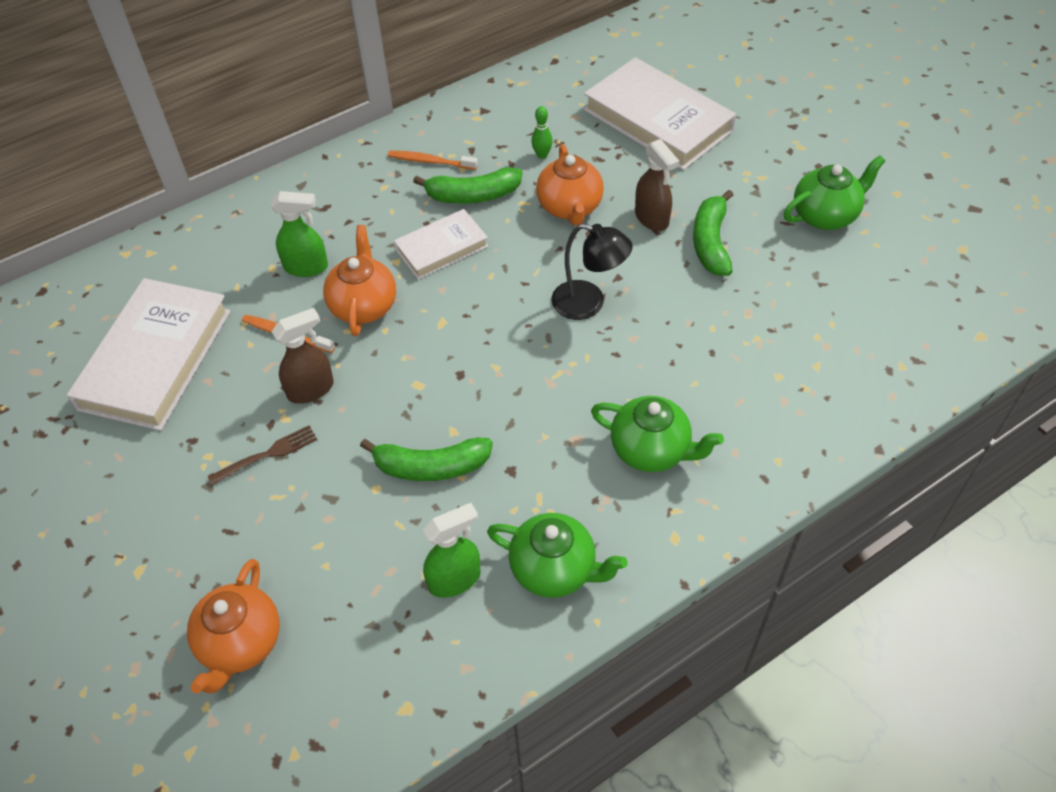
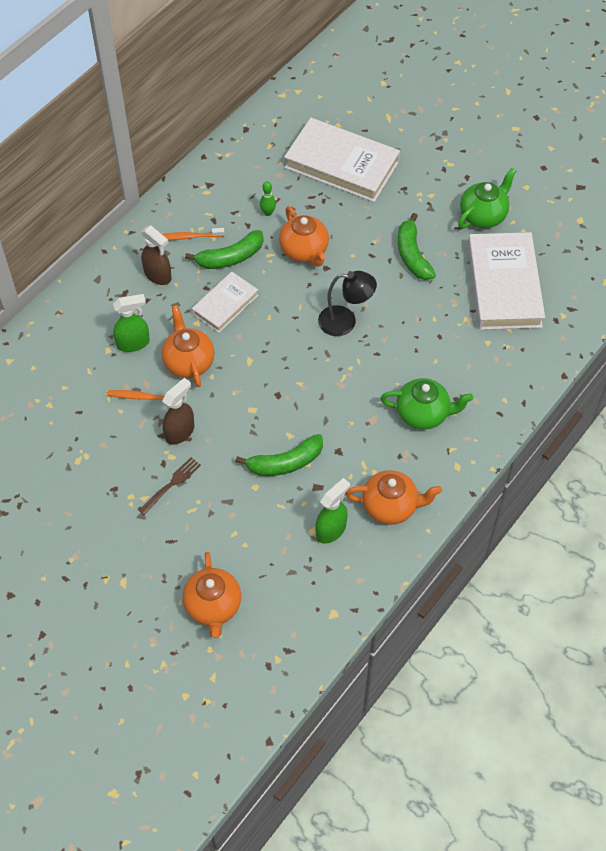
camera: 20 degrees left, 5 degrees up
(155, 359) = (57, 439): white book -> white book (504, 285)
(555, 569) = (391, 506): green teapot -> orange teapot
(652, 219) = (365, 246): brown spray bottle -> brown spray bottle (158, 275)

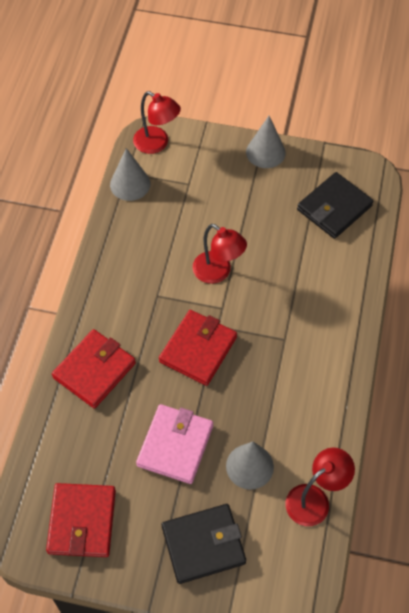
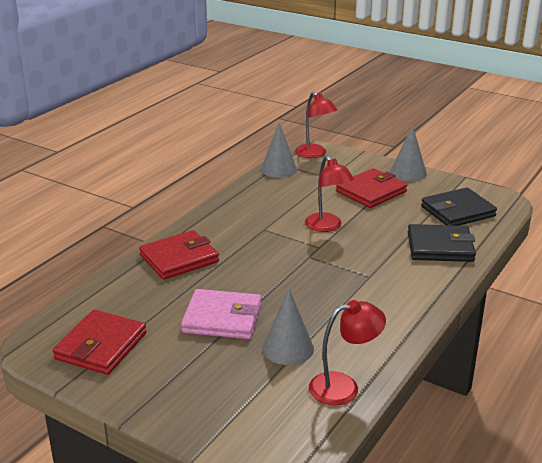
camera: 20 degrees right, 30 degrees down
(175, 445) = (222, 318): pink wallet -> pink wallet turned 60 degrees clockwise
(198, 349) = (282, 265): red wallet -> red wallet (371, 192)
(203, 544) = (208, 390): black wallet -> black wallet (440, 247)

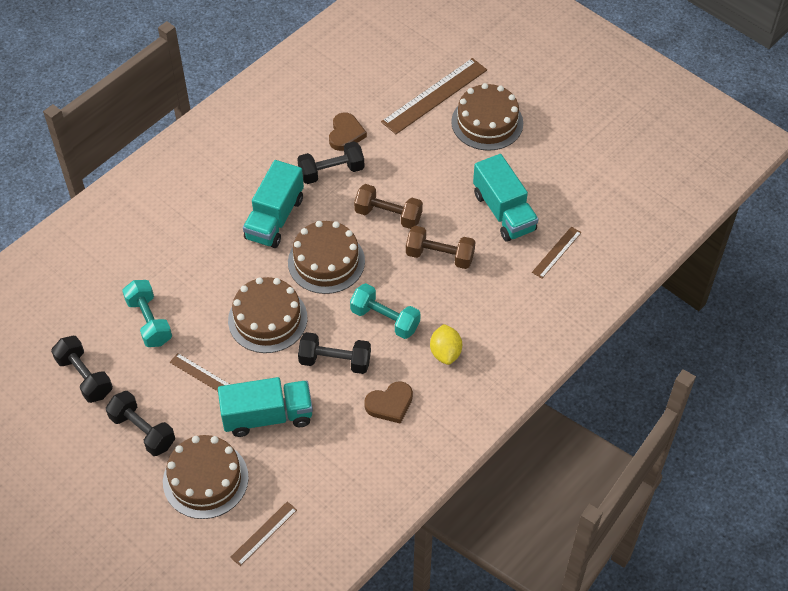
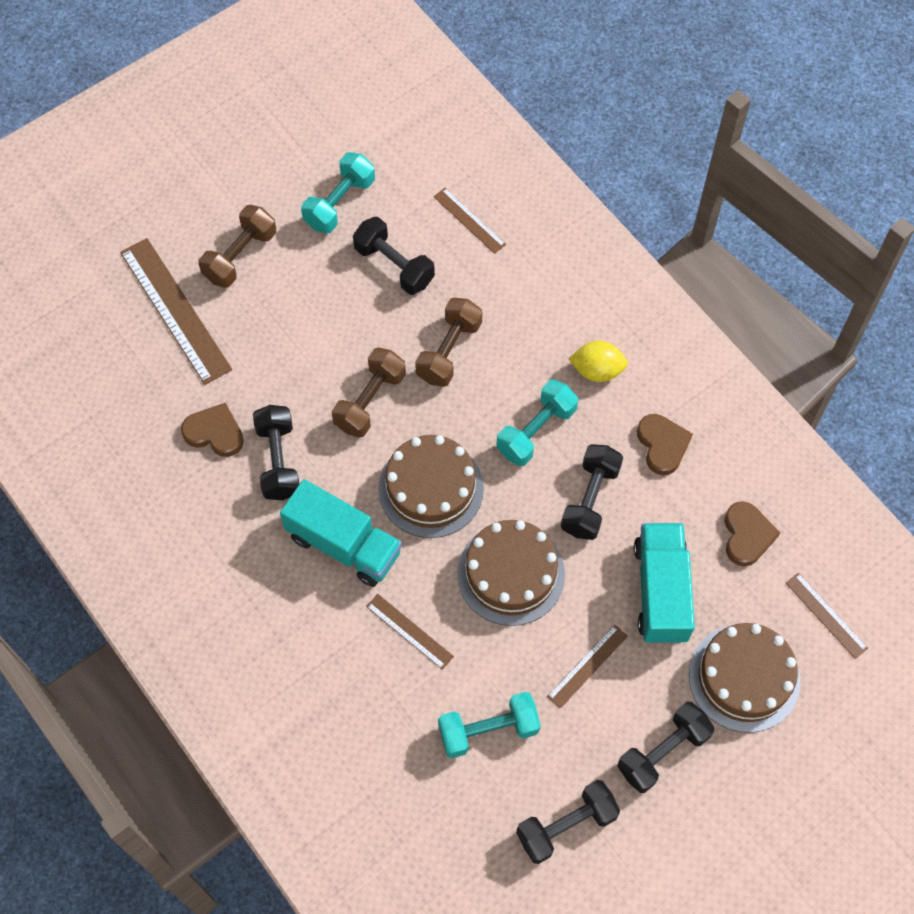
camera: 80 degrees left, 10 degrees up
(216, 265) = (409, 631): none -> brown ruler
(323, 470) = (747, 535): none -> brown heart
(487, 122) = (240, 256): brown cake -> brown dumbbell
(504, 212) = (394, 265): turquoise truck -> black dumbbell
(548, 171) = (339, 203): none -> turquoise dumbbell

◆ ◆ ◆ ◆

Only the lines from the one containing "(323, 470) = (747, 535): none -> brown heart" to the end of the records should be repeated, exactly as they appear.

● Problem solution:
(323, 470) = (747, 535): none -> brown heart
(487, 122) = (240, 256): brown cake -> brown dumbbell
(504, 212) = (394, 265): turquoise truck -> black dumbbell
(548, 171) = (339, 203): none -> turquoise dumbbell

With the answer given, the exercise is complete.